_Action item:_
Beginning with the first line of the data below, extract each line up to and including the one containing "purple marker [270,425,441,500]". Copy them exactly and add nothing.

_Recorded information:_
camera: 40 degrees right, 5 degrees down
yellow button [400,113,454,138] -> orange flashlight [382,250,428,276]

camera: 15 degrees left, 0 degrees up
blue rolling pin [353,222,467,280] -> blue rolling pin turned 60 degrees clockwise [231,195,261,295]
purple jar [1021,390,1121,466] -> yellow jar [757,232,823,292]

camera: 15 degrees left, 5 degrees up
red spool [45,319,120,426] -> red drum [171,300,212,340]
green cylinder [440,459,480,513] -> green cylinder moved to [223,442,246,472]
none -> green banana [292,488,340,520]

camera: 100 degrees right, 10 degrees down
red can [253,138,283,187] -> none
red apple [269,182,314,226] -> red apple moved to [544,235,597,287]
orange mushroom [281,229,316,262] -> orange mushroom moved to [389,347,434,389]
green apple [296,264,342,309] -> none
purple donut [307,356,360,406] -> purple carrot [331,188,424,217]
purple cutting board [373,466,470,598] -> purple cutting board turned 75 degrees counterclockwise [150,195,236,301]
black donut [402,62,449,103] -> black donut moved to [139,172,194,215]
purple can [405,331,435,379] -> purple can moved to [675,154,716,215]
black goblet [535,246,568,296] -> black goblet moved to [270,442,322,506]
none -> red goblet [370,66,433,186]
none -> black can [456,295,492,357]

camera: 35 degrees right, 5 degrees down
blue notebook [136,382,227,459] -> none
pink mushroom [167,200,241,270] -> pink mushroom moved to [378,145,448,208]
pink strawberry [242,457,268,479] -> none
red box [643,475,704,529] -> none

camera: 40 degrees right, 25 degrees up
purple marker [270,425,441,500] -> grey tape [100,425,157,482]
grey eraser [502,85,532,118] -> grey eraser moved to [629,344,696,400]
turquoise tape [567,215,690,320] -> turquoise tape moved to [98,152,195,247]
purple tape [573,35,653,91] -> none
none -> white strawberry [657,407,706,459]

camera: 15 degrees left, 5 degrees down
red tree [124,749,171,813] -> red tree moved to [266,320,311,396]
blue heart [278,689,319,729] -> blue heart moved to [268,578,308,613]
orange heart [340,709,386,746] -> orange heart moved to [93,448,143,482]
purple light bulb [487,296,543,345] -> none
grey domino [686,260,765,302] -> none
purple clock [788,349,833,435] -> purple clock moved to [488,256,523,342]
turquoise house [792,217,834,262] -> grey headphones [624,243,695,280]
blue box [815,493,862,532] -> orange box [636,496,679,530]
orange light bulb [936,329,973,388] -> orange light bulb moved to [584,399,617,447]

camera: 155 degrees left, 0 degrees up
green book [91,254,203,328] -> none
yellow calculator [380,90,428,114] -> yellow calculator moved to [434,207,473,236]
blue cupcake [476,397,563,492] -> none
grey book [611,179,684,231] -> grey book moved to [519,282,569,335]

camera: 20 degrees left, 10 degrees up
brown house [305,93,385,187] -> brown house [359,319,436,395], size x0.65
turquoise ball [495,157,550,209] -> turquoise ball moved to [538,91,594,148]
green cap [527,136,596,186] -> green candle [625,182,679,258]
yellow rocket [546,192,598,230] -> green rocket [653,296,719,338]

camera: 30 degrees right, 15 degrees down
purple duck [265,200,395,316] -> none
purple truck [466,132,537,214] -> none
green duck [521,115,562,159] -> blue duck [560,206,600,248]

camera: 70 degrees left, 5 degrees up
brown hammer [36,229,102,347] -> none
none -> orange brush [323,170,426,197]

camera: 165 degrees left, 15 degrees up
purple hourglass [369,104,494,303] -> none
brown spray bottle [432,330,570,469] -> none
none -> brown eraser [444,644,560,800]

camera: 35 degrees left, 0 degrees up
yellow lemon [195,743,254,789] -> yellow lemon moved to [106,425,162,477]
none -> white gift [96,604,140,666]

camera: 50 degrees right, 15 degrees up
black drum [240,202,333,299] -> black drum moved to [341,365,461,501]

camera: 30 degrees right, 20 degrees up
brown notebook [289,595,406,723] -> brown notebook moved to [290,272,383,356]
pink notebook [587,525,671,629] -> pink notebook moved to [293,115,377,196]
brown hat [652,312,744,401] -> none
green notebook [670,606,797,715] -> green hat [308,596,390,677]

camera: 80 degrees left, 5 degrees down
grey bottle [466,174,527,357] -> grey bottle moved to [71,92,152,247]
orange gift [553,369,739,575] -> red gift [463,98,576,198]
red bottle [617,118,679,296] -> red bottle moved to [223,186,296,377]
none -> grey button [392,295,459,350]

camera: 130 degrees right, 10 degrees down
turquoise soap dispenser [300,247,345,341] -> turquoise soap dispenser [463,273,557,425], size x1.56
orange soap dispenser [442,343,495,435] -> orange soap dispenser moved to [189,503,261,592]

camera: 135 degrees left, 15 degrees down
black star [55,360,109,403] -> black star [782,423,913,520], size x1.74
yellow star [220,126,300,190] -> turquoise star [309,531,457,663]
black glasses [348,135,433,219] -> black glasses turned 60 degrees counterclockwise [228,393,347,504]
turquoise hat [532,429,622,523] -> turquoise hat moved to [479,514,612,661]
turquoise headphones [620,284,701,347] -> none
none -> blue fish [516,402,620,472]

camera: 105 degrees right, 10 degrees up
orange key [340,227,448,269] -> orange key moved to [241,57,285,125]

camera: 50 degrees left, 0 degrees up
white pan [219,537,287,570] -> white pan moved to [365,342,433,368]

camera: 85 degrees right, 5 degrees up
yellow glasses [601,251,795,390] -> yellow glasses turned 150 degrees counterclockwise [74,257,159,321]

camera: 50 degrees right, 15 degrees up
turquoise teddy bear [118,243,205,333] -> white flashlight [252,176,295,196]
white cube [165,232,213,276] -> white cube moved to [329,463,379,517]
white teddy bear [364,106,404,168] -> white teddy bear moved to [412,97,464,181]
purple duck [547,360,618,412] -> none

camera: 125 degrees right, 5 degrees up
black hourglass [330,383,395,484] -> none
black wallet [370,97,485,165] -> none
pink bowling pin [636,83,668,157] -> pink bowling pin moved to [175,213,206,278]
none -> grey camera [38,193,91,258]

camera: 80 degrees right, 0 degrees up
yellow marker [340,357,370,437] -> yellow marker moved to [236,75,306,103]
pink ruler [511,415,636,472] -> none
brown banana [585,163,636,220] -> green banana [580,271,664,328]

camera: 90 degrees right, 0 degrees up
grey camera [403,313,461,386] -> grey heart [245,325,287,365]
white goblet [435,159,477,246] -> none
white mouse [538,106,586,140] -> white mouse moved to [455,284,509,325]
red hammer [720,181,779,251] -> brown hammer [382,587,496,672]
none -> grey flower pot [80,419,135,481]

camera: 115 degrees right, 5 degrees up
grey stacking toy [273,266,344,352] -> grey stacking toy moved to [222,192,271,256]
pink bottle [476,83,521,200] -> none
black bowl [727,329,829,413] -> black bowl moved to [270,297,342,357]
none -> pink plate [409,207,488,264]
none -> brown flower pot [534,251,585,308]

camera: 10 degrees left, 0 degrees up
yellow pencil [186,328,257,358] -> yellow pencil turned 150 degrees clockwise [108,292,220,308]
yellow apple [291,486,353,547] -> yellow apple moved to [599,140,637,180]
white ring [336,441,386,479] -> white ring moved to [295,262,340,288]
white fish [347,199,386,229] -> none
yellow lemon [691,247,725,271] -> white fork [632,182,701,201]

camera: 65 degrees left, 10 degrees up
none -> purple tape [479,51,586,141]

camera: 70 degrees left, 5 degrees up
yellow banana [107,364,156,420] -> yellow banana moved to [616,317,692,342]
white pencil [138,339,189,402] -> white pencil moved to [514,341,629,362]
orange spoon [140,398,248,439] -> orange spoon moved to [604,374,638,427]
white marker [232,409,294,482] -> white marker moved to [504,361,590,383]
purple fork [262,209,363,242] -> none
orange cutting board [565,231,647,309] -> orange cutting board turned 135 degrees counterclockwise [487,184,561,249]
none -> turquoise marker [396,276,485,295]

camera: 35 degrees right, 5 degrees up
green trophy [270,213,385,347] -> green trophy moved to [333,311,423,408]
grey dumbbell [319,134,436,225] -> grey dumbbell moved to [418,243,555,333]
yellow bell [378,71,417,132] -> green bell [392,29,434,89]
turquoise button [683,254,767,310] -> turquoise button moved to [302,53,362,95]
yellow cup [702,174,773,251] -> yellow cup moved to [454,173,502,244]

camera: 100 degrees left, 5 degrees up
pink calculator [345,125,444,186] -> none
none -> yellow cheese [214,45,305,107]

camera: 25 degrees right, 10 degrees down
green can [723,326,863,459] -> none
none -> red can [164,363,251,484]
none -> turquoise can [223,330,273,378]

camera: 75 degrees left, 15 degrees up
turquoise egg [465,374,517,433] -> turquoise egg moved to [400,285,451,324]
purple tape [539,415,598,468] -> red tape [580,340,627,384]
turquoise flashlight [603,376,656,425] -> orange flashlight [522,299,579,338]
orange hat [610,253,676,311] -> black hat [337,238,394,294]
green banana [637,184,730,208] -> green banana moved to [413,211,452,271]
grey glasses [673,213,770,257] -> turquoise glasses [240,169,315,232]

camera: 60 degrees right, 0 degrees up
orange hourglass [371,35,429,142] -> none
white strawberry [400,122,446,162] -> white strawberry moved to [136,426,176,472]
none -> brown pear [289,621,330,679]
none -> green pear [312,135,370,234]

_Answer to the problem:_
camera: 40 degrees right, 5 degrees down
yellow button [400,113,454,138] -> orange flashlight [382,250,428,276]

camera: 15 degrees left, 0 degrees up
blue rolling pin [353,222,467,280] -> blue rolling pin turned 60 degrees clockwise [231,195,261,295]
purple jar [1021,390,1121,466] -> yellow jar [757,232,823,292]

camera: 15 degrees left, 5 degrees up
red spool [45,319,120,426] -> red drum [171,300,212,340]
green cylinder [440,459,480,513] -> green cylinder moved to [223,442,246,472]
none -> green banana [292,488,340,520]

camera: 100 degrees right, 10 degrees down
red can [253,138,283,187] -> none
red apple [269,182,314,226] -> red apple moved to [544,235,597,287]
orange mushroom [281,229,316,262] -> orange mushroom moved to [389,347,434,389]
green apple [296,264,342,309] -> none
purple donut [307,356,360,406] -> purple carrot [331,188,424,217]
purple cutting board [373,466,470,598] -> purple cutting board turned 75 degrees counterclockwise [150,195,236,301]
black donut [402,62,449,103] -> black donut moved to [139,172,194,215]
purple can [405,331,435,379] -> purple can moved to [675,154,716,215]
black goblet [535,246,568,296] -> black goblet moved to [270,442,322,506]
none -> red goblet [370,66,433,186]
none -> black can [456,295,492,357]

camera: 35 degrees right, 5 degrees down
blue notebook [136,382,227,459] -> none
pink mushroom [167,200,241,270] -> pink mushroom moved to [378,145,448,208]
pink strawberry [242,457,268,479] -> none
red box [643,475,704,529] -> none

camera: 40 degrees right, 25 degrees up
purple marker [270,425,441,500] -> grey tape [100,425,157,482]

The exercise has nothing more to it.